◆ **Assigned task**:
Repeat the records exactly as given. Do not include the pictures.

◆ **Data provided**:
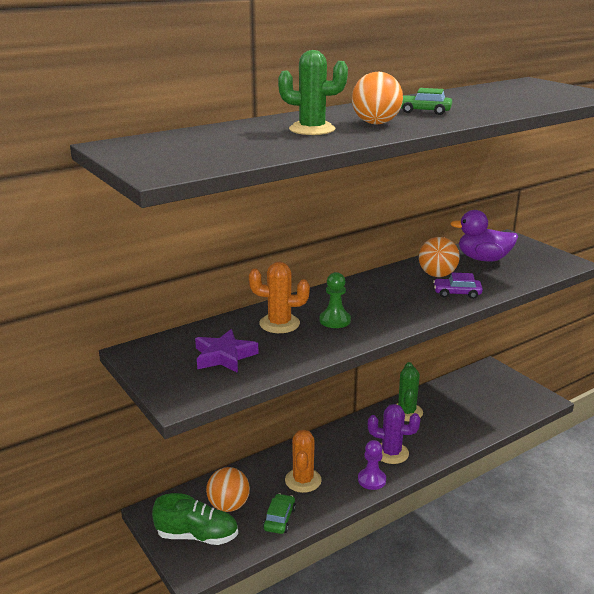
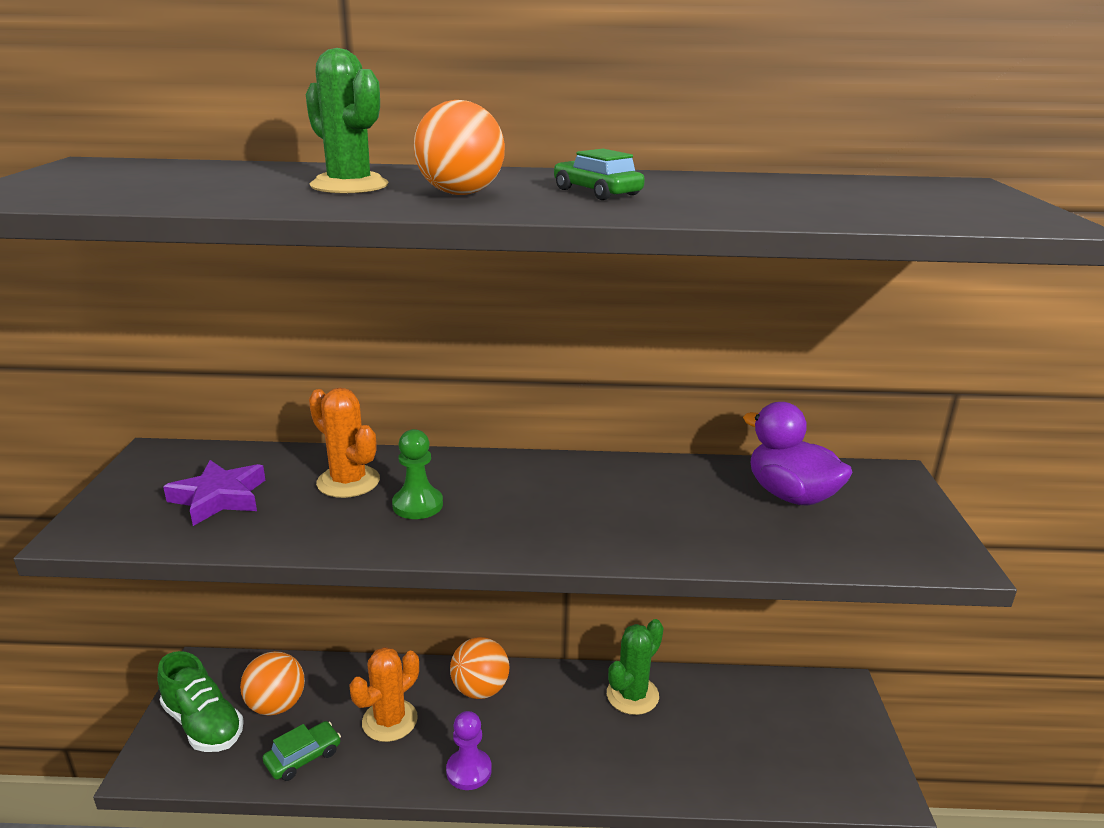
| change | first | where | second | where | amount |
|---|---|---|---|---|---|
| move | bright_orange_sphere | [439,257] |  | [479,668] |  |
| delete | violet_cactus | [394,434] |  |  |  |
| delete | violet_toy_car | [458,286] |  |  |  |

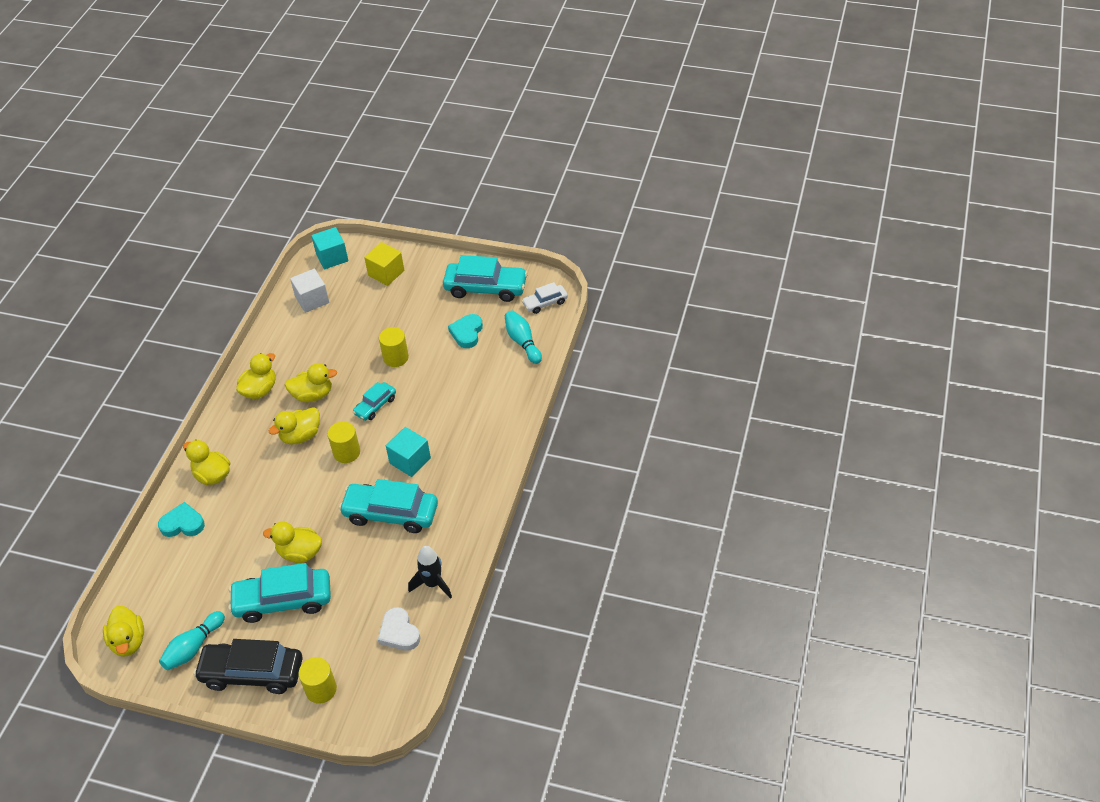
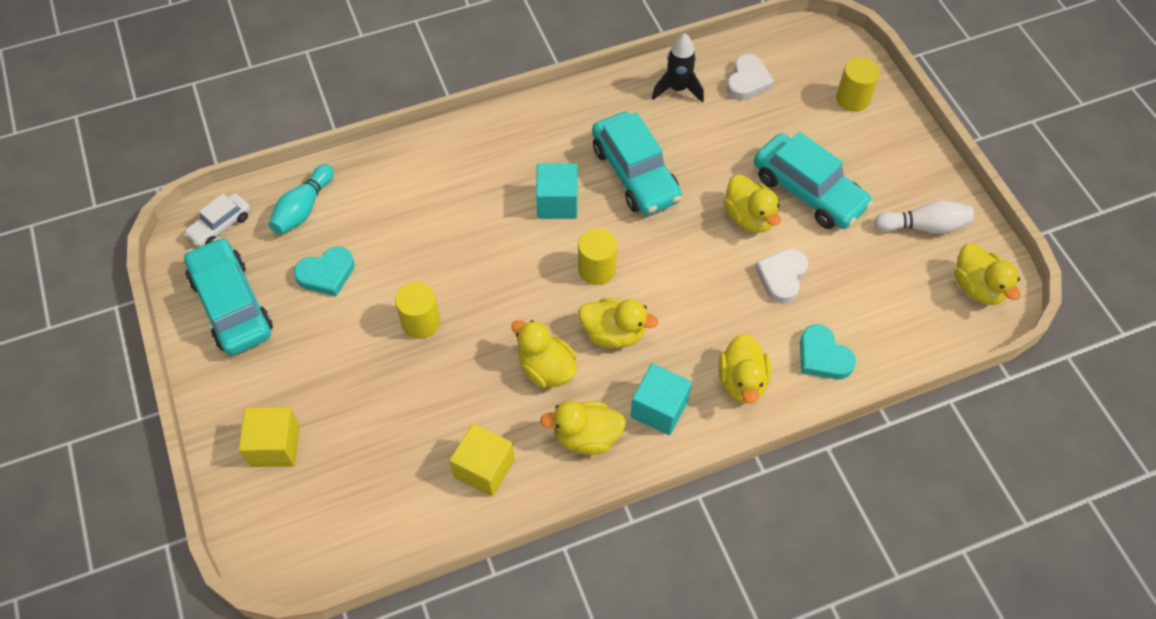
| change | first | where | second | where | amount |
|---|---|---|---|---|---|
| rotate | snow-white_toy_car | [545,298] |  | [217,220] | 105 degrees clockwise |
| insert |  |  | golden_cube | [482,460] |  |
| move | turquoise_cube | [329,248] |  | [661,399] |  |
| insert |  |  | snow-white_love_heart | [781,276] |  |
| recolor | turquoise_tenpin | [192,640] | snow-white_tenpin | [924,217] |  |
| rotate | golden_rubber_duck | [123,631] |  | [987,274] | 120 degrees clockwise |
| delete | ebony_toy_car | [248,666] |  |  |  |
| delete | snow-white_cube | [309,291] |  |  |  |
| delete | turquoise_toy_car | [374,401] |  |  |  |

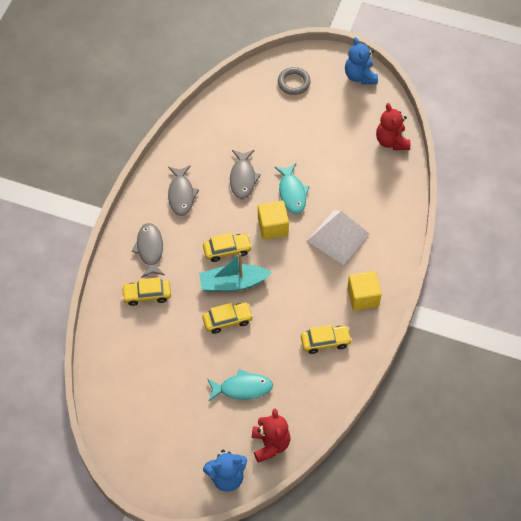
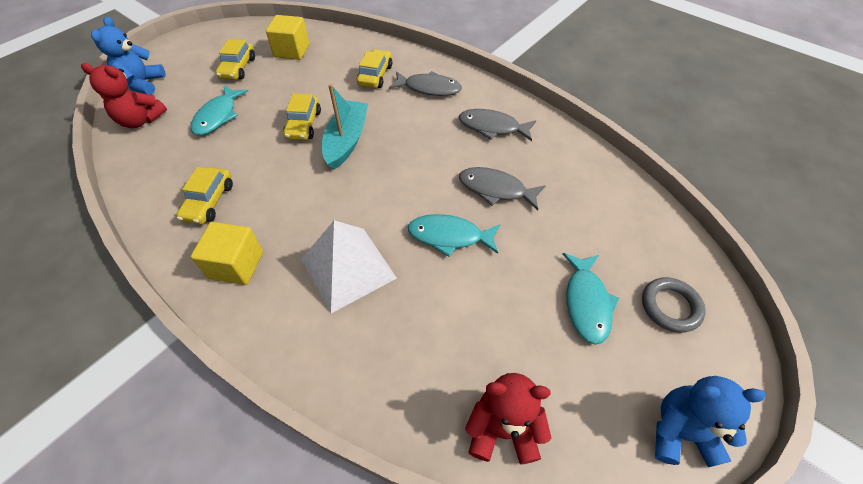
| change | first | where | second | where | amount |
|---|---|---|---|---|---|
| move | golden_toy_car | [227,247] |  | [235,59] |  |
| move | golden_cube | [273,220] |  | [287,37] |  |
| insert |  |  | turquoise_toy_fish | [591,299] |  |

◆ **Solution below**:
| change | first | where | second | where | amount |
|---|---|---|---|---|---|
| move | bright_orange_sphere | [439,257] |  | [479,668] |  |
| delete | violet_cactus | [394,434] |  |  |  |
| delete | violet_toy_car | [458,286] |  |  |  |

| change | first | where | second | where | amount |
|---|---|---|---|---|---|
| rotate | snow-white_toy_car | [545,298] |  | [217,220] | 105 degrees clockwise |
| insert |  |  | golden_cube | [482,460] |  |
| move | turquoise_cube | [329,248] |  | [661,399] |  |
| insert |  |  | snow-white_love_heart | [781,276] |  |
| recolor | turquoise_tenpin | [192,640] | snow-white_tenpin | [924,217] |  |
| rotate | golden_rubber_duck | [123,631] |  | [987,274] | 120 degrees clockwise |
| delete | ebony_toy_car | [248,666] |  |  |  |
| delete | snow-white_cube | [309,291] |  |  |  |
| delete | turquoise_toy_car | [374,401] |  |  |  |

| change | first | where | second | where | amount |
|---|---|---|---|---|---|
| move | golden_toy_car | [227,247] |  | [235,59] |  |
| move | golden_cube | [273,220] |  | [287,37] |  |
| insert |  |  | turquoise_toy_fish | [591,299] |  |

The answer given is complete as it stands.